• **Task input**
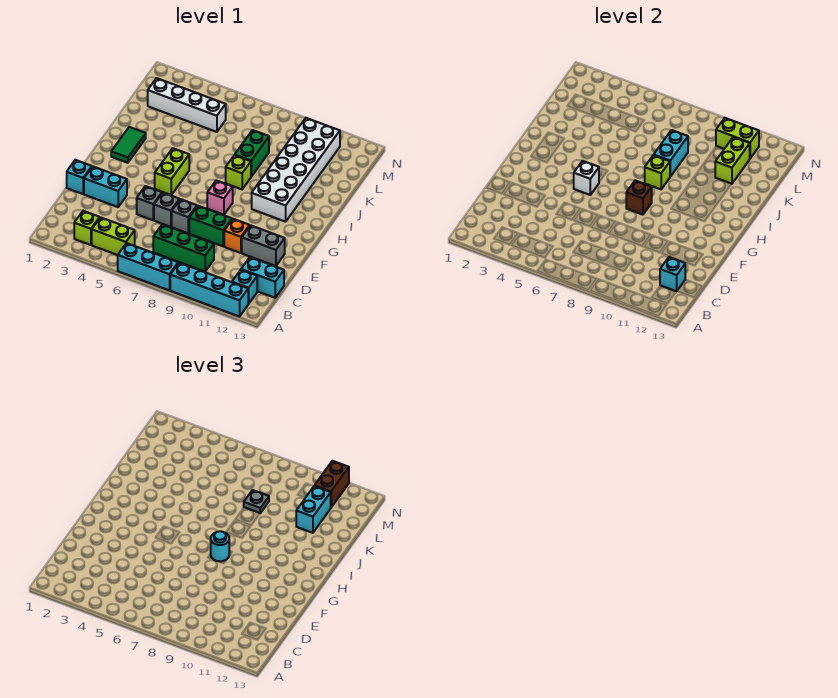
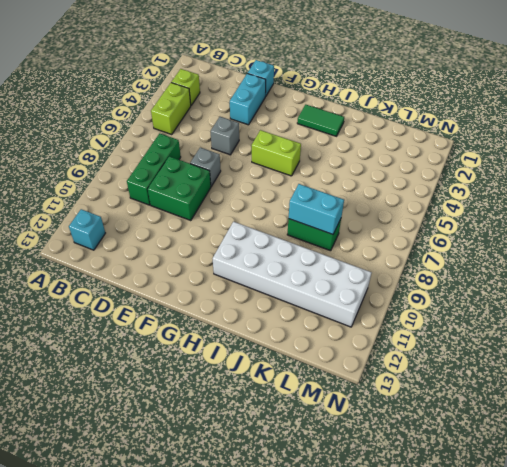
green brick D8:E9 level 1 -> green brick E8:E9 level 1
none -> cyan brick A6:A8 level 1
none -> cyan brick A9:A12 level 1
none -> cyan brick C12:C13 level 1
none -> grey brick E6 level 1

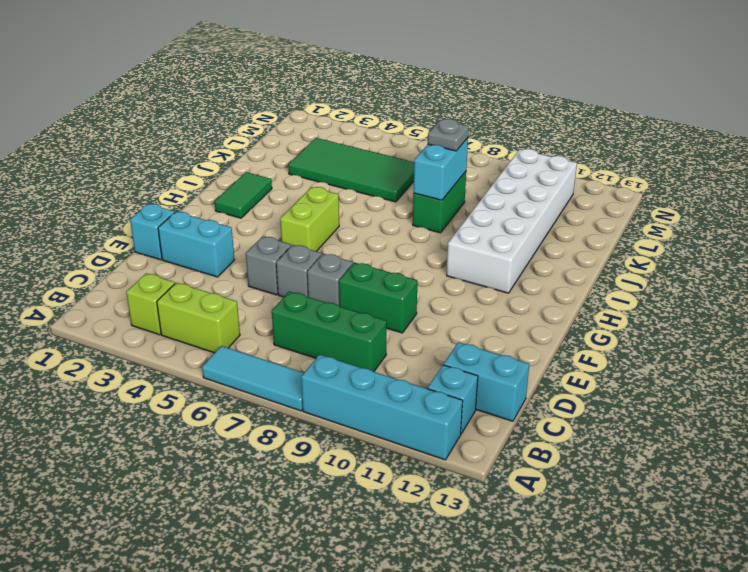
cyan tile A6:A8 level 1 -> cyan brick A6:A8 level 1
green tile K3:L6 level 1 -> white brick L2:L5 level 1
none -> orange brick E10 level 1
none -> grey brick E11:E12 level 1
none -> pink brick G8 level 1
none -> lime brick I8 level 1

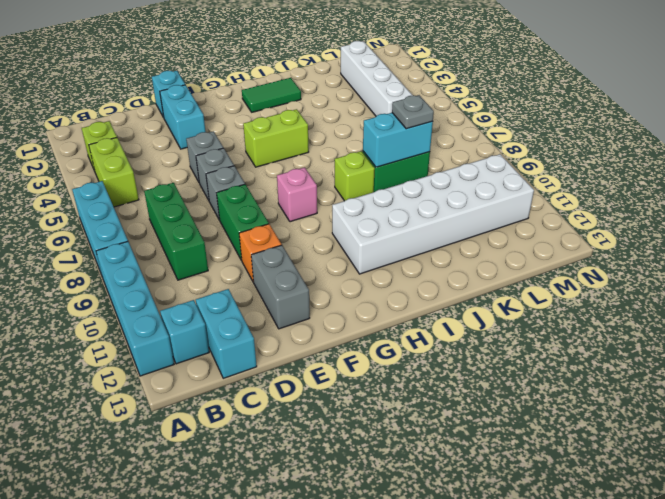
none -> cyan brick C12 level 2
none -> white brick G5 level 2
none -> brown brick G8 level 2
none -> lime brick I8 level 2

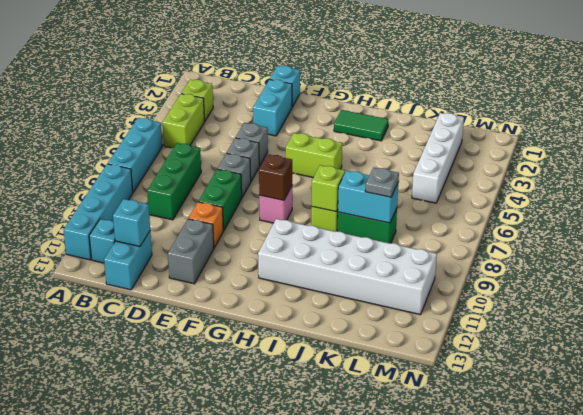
none -> white brick G5 level 2
none -> lime brick K11:L11 level 2
none -> lime brick M10:M11 level 2
none -> cyan round brick G8 level 3

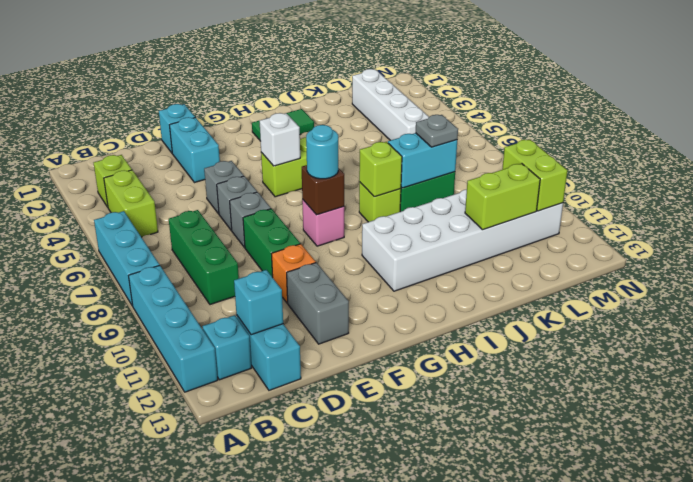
none -> cyan brick K11:L11 level 3
none -> brown brick M11:N11 level 3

• **Required action**
Nothing but a number is expected: the tally of lines in the records that include the word "tile".

• **Answer section**
2